• [About this exercise] Begin with the line holding "red cross: (61, 292) -> (103, 304), moved", then print every line after it through the end of the data, exactly and with nothing added.

Geometric object motion data
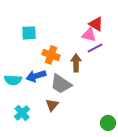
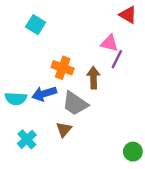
red triangle: (96, 24) -> (128, 15), moved
cyan square: (29, 33) -> (36, 25), moved, turned 35
purple line: (95, 48) -> (117, 59), turned -35

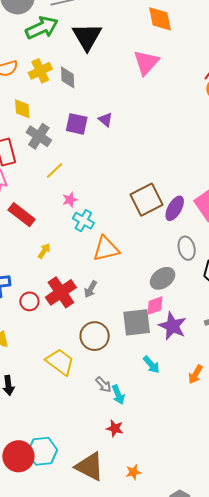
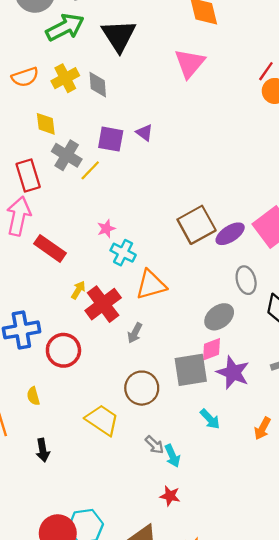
yellow line: (55, 171) -> (90, 170), moved
purple ellipse: (175, 208) -> (230, 234), turned 30
red cross: (61, 292) -> (103, 304), moved
red circle: (29, 301) -> (63, 350), size x1.5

• [Solution below]
red cross: (61, 292) -> (103, 304), moved
red circle: (29, 301) -> (63, 350), size x1.5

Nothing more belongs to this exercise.